#### DATA SECTION

Start of Block

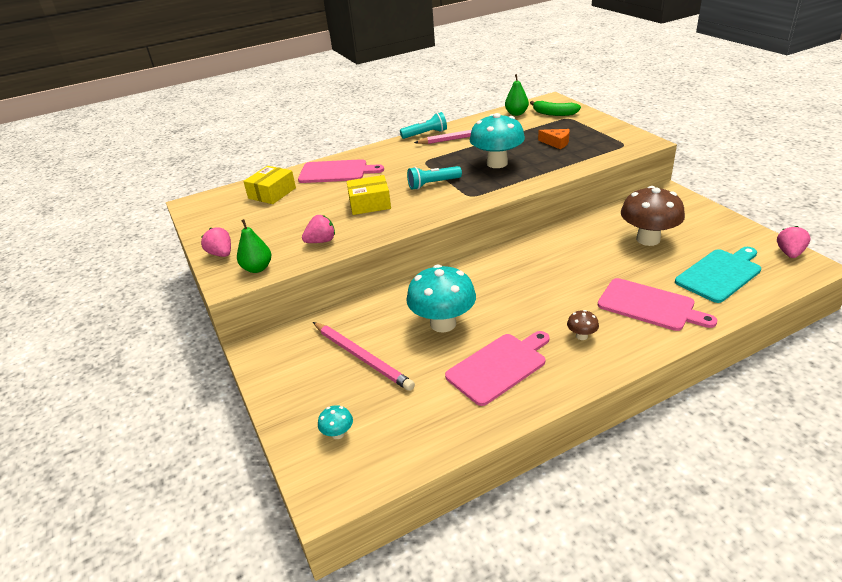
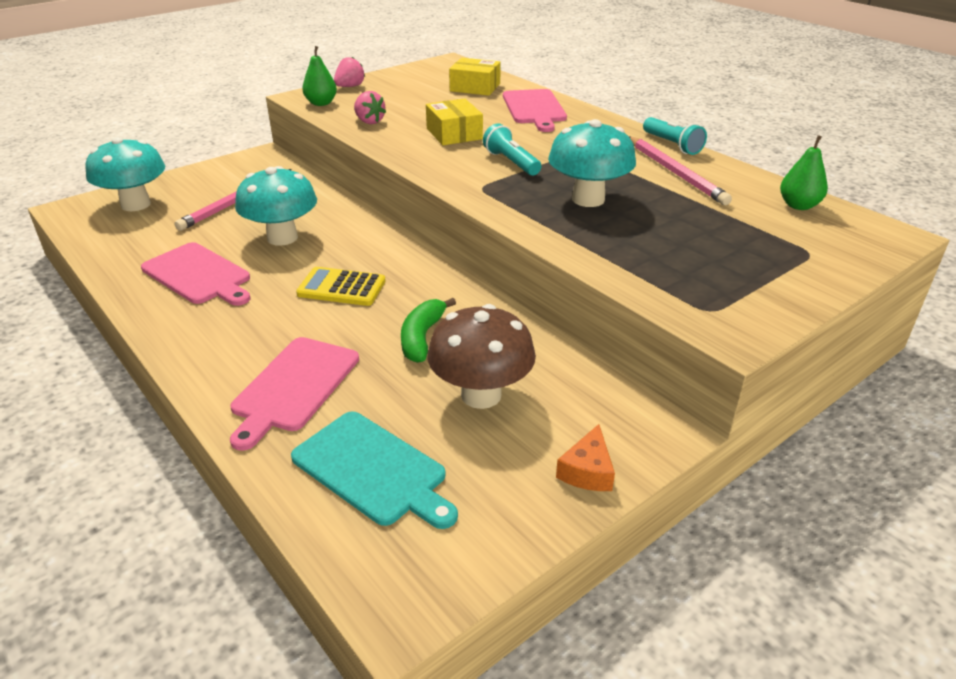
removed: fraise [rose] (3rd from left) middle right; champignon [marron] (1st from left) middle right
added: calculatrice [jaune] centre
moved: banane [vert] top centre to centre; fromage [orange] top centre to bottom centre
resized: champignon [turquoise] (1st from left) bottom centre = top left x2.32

End of Block

#### ASSIGNMENT
Would you mind transcribing the material exactly, without the pictures?

#### TASK RESULT
removed: fraise [rose] (3rd from left) middle right; champignon [marron] (1st from left) middle right
added: calculatrice [jaune] centre
moved: banane [vert] top centre to centre; fromage [orange] top centre to bottom centre
resized: champignon [turquoise] (1st from left) bottom centre = top left x2.32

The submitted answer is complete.